SHORT PROBLEM
Quote, word for word, the stretch of the records from the very start through the line that contains "yellow ellipse: rotated".

Saved data entries

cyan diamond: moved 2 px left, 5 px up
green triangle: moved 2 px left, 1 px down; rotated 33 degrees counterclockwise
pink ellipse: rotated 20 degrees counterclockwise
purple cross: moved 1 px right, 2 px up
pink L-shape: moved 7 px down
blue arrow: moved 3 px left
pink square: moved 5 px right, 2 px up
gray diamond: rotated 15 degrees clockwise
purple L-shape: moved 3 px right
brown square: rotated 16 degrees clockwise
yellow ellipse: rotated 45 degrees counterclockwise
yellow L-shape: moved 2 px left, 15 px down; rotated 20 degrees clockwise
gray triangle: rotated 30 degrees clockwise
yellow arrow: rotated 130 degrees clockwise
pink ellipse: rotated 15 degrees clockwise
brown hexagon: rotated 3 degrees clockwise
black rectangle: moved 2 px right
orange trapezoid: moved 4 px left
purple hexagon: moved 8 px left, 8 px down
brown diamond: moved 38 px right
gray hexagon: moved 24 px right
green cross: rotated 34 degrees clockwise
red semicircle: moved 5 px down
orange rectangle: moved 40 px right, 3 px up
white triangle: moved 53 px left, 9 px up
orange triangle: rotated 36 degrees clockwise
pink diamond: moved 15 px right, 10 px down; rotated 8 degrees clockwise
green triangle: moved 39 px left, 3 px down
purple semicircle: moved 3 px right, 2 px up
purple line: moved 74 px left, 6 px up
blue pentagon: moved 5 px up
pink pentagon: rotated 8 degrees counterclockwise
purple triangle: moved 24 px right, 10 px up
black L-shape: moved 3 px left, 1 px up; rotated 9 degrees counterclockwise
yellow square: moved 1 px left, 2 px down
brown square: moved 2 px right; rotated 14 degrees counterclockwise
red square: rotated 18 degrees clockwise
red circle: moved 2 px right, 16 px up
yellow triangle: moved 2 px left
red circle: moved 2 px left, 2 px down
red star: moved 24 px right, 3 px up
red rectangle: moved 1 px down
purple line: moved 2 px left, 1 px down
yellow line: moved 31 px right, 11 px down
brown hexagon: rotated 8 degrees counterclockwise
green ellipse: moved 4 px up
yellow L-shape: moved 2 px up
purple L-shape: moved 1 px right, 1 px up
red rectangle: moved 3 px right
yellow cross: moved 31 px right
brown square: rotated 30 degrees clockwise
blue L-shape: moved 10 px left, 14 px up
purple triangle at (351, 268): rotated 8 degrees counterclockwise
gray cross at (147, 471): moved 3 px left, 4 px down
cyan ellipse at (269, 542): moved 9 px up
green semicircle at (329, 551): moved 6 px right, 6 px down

EXERCISE SOLUTION
cyan diamond: moved 2 px left, 5 px up
green triangle: moved 2 px left, 1 px down; rotated 33 degrees counterclockwise
pink ellipse: rotated 20 degrees counterclockwise
purple cross: moved 1 px right, 2 px up
pink L-shape: moved 7 px down
blue arrow: moved 3 px left
pink square: moved 5 px right, 2 px up
gray diamond: rotated 15 degrees clockwise
purple L-shape: moved 3 px right
brown square: rotated 16 degrees clockwise
yellow ellipse: rotated 45 degrees counterclockwise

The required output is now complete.